### STATED EXERCISE
Pick out each line in the rows below that contains the string "Violin".

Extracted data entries
# # # #
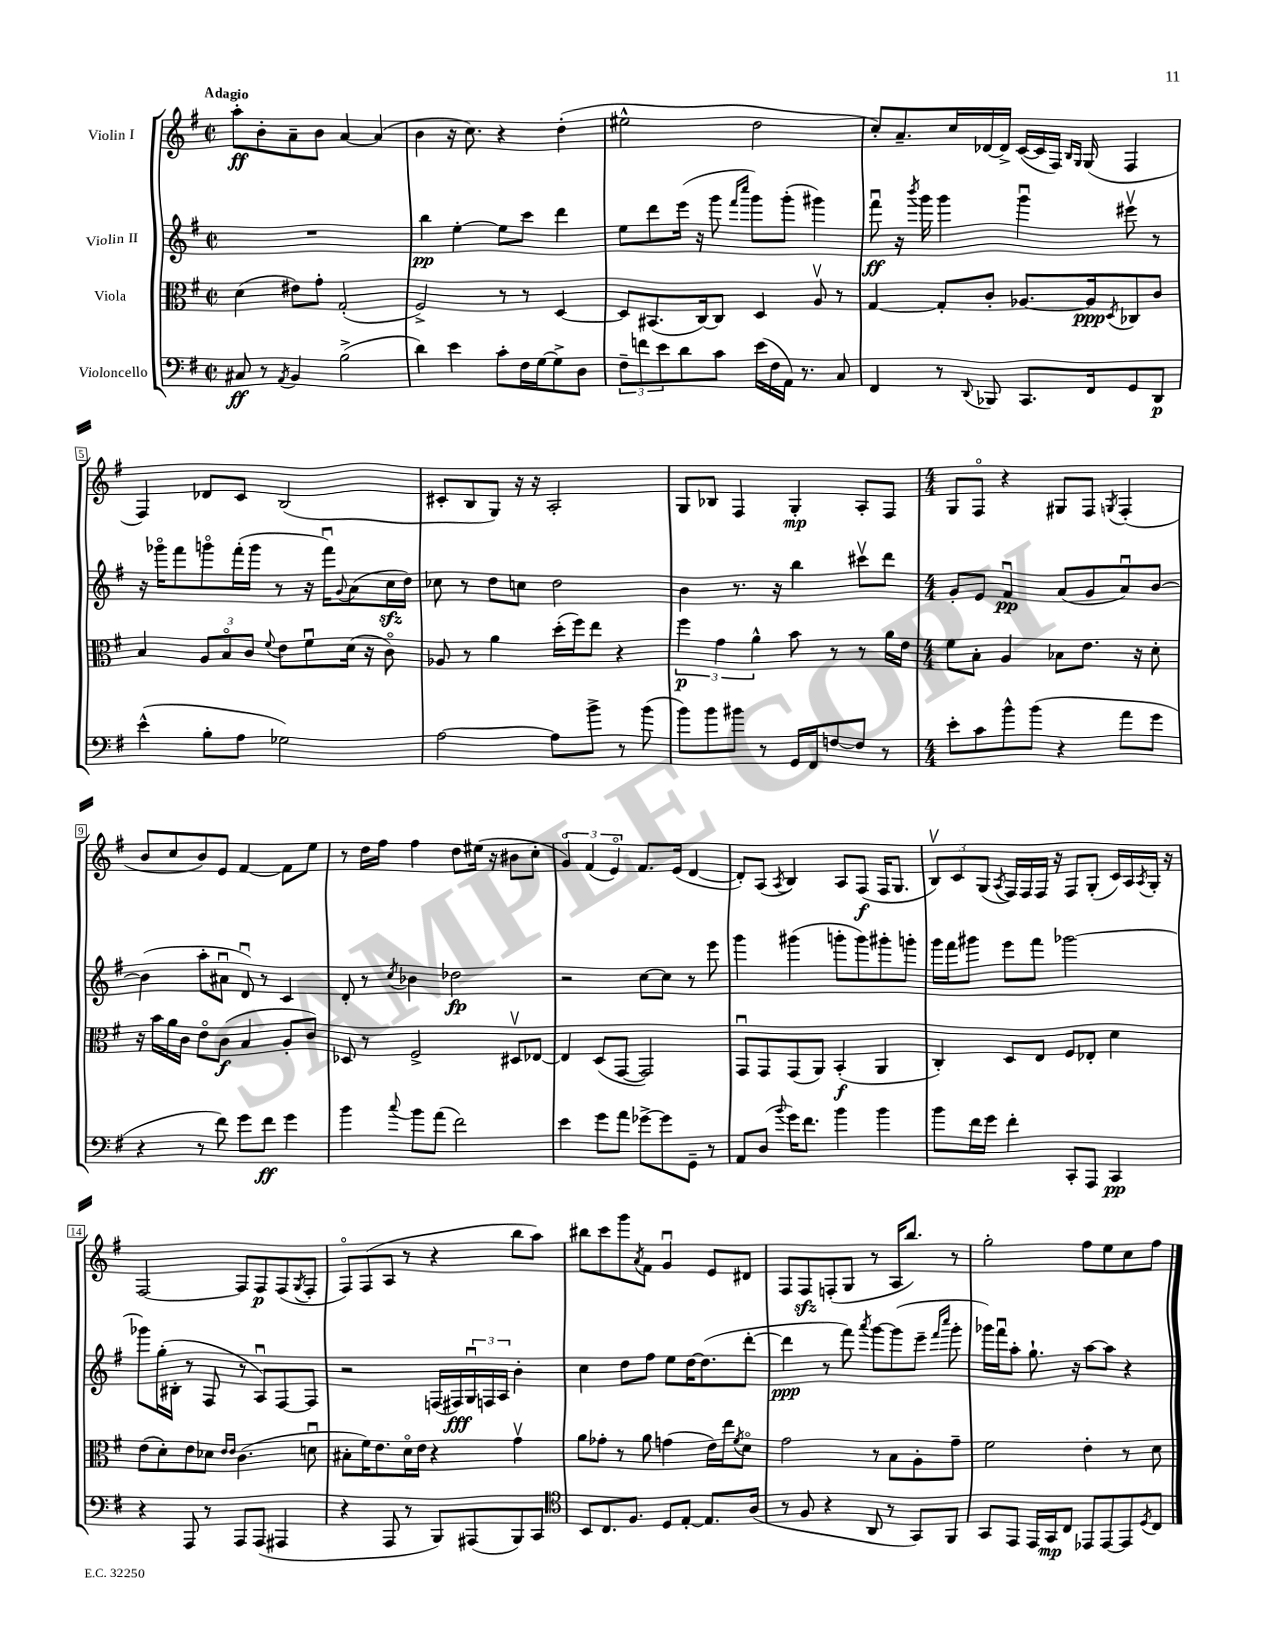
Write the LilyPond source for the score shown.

<<
\new StaffGroup <<
\new Staff = "s0" \with { instrumentName = "Violin I" } {
    \clef treble \key g \major \defaultTimeSignature \time 2/2 \tempo "Adagio"
    a''8-.\ff b'8-. a'8-- b'8 a'4~ a'4( |
    b'4 r16 c''8.) r4 d''4-.( |
    eis''2-^ d''2 |
    c''8-.) a'8.-- c''16 des'16~ des'16-> c'16~( c'16 fis16) \grace { b16 g16 } g16( fis4 |
    fis4) des'8 c'8 b2( |
    cis'8-. b8 g8) r16 r16 a2-. |
    g8 bes8 fis4 g4-.\mp a8-. fis8 |
    \numericTimeSignature \time 4/4 g8 fis8\flageolet r4 gis8 fis8 \acciaccatura { g8 } fis4-.( |
    b'8 c''8 b'8) e'8 fis'4~ fis'8 e''8 |
    r8 d''16 fis''16 fis''4 d''8 eis''16( r16 bis'8 c''8-. |
    \tuplet 3/2 { g'4\flageolet) fis'4( e'4\flageolet) } fis'8. e'16( d'4~ |
    d'8-.) a8( \acciaccatura { a8 } b4) a8 fis8\f( fis16 g8. |
    \tuplet 3/2 { b8\upbow) c'8 g8( } \acciaccatura { a8 } fis16) fis16 fis16 r16 fis8 g8-.( c'16) a16 \acciaccatura { a8 } g16-. r16 |
    fis2~ fis8 fis8\p fis8( \acciaccatura { g8 } fis8-. |
    fis8\flageolet) fis8( a8 r8 r4 b''8 a''8) |
    bis''8 c'''8 g'''8 \acciaccatura { a'8 } fis'8 g'4\downbow e'8 dis'8 |
    fis8 fis8\sfz f8-.( g8 r8 a16 b''8.) r8 |
    g''2-. fis''8 e''8 c''8 fis''8 \bar "|." |
}
\new Staff = "s1" \with { instrumentName = "Violin II" } {
    \clef treble \key g \major \defaultTimeSignature \time 2/2
    R1 |
    b''4\pp e''4~-. e''8 c'''8 d'''4 |
    e''8 d'''8 e'''16( r16 g'''8 \grace { fis'''16 c''''16 } g'''8) g'''8-.( gis'''4) |
    fis'''8\downbow\ff r16 \acciaccatura { b'''8 } g'''16 g'''4 g'''4\downbow eis'''8\upbow r8 |
    r16 ges'''16\flageolet fis'''8 g'''8\flageolet fis'''16-.( g'''16 r8 r16 fis'''16\downbow) \appoggiatura { g'8 } a'8( c''16\sfz d''16) |
    ces''8 r8 d''8 c''8 d''2 |
    b'4 r8. r16 b''4 cis'''8\upbow d'''8 |
    \numericTimeSignature \time 4/4 g'8-. e'8 fis'4\downbow\pp a'8( g'8 a'8\downbow) b'8~ |
    b'4( a''8-. ais'8\downbow d'8\downbow) r8 c'4 |
    d'8-. r8 \acciaccatura { c''8 } bes'4 des''2\fp |
    r2 c''8~ c''8 r8 e'''8 |
    g'''4 gis'''4( g'''8-. g'''8) gis'''8-. g'''8-. |
    g'''16 fis'''16 gis'''8 e'''8 fis'''8 ges'''2~ |
    ges'''8 g''16-.( bis16-. r8 fis8 r8 a8\downbow) fis8~ fis8 |
    r2 f16( fis16\fff) \tuplet 3/2 { g16\downbow f16 a16 } b'4-. |
    c''4 d''8 fis''8 e''8 d''16~ d''8.( d'''8~-. |
    d'''4\ppp r8 fis'''8) \acciaccatura { a'''8 } g'''8~ g'''8( e'''8-- \grace { fis'''16 c''''16 } g'''8-. |
    ges'''16) fis'''16\downbow a''8-. g''8.-! r16 a''8~ a''8 r4 \bar "|." |
}
\new Staff = "s2" \with { instrumentName = "Viola" } {
    \clef alto \key g \major \defaultTimeSignature \time 2/2
    d'4( eis'8) g'8-. g2-.( |
    fis2->) r8 r8 d4~ |
    d8 bis,8.( c16~) c8 d4 a8\upbow r8 |
    g4~ g8-. c'8-. aes8.~ aes16\ppp \acciaccatura { d8 } ces8 c'8 |
    b4 \tuplet 3/2 { a8 b8\flageolet c'8 } \appoggiatura { fis'8 } e'8 fis'8\downbow d'16( r16 c'8\flageolet) |
    aes8 r8 a'4 d''16-.( fis''16) e''8 r4 |
    \tuplet 3/2 { fis''4\p g'4 a'4-^ } b'8 r8 r8 a'16 e'16 |
    \numericTimeSignature \time 4/4 fis'8 b8-. a4 bes8 e'8. r16 d'8-. |
    r16 b'16 a'16 c'16 e'8\flageolet c'8\f( b4 a8-. c'8) |
    des8 r8 fis2-> dis8\upbow ees8~ |
    ees4 d8( g,8~ g,2) |
    g,8\downbow g,8 g,8( a,8) b,4-.\f( a,4 |
    c4-.) d8 e8 fis8 ees8-. d'4 |
    e'8( d'8-.) e'8 des'8 \grace { e'16 e'16 } c'4.( d'8\downbow |
    bis8-. fis'16) e'8. d'16\flageolet e'16 r4 g'4\upbow |
    a'8 ges'8-. r8 a'8 g'4( e'16) e''16 \acciaccatura { fis'8 } d'8\flageolet |
    g'2 r8 b8 a8-. g'8-- |
    fis'2 e'4-. r8 d'8 \bar "|." |
}
\new Staff = "s3" \with { instrumentName = "Violoncello" } {
    \clef bass \key g \major \defaultTimeSignature \time 2/2
    cis8\ff r8 \acciaccatura { a,8 } b,4 b2->( |
    d'4) e'4 c'8-. fis16 g16~ g8-> d8 |
    \tuplet 3/2 { fis8-- f'8 e'8 } d'8 c'8 e'16( fis16 a,16) r8. c8 |
    fis,4 r8 \appoggiatura { d,8 } bes,,8 c,8. fis,16 g,8 d,8\p |
    e'4-^( b8-. a8 ges2) |
    a2~ a8 b'8-> r8 b'8( |
    b'8) b'8 bis'8 r8 g,16 fis,16 f8~ f8 r8 |
    \numericTimeSignature \time 4/4 e'8-. c'8 b'8-^ b'8( r4 a'8 g'8 |
    r4 r8 fis'8) g'8 fis'8\ff g'4 |
    b'4 \appoggiatura { c''8 } b'8 a'8( fis'2) |
    e'4 g'8 a'8 ges'8~-> ges'8 g,8-- r8 |
    a,8 d8( \appoggiatura { b'8 } g'16) fis'8. b'4 b'4 |
    b'8 fis'16 g'16 fis'4-. c,8-. a,,8 c,4\pp |
    r4 a,,8 r8 a,,8 a,,8( ais,,4 |
    r4 a,,8 r8 b,,8) ais,,8( b,,8) c,8 |
    \clef tenor b,8 c8. fis8. d8 e8~-. e8. a16( |
    r8 fis8 r4 a,8 r8 g,8) fis,8 |
    g,8 e,8 e,16 g,16\mp c8 ees,8 ees,8~ ees,8 \acciaccatura { d8 } c8 \bar "|." |
}
>>
>>
\layout { \context { \Score \override BarNumber.stencil = #(make-stencil-boxer 0.1 0.3 ly:text-interface::print) } }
# # # #
### FULL OUTPUT
\new Staff = "s0" \with { instrumentName = "Violin I" } {
\new Staff = "s1" \with { instrumentName = "Violin II" } {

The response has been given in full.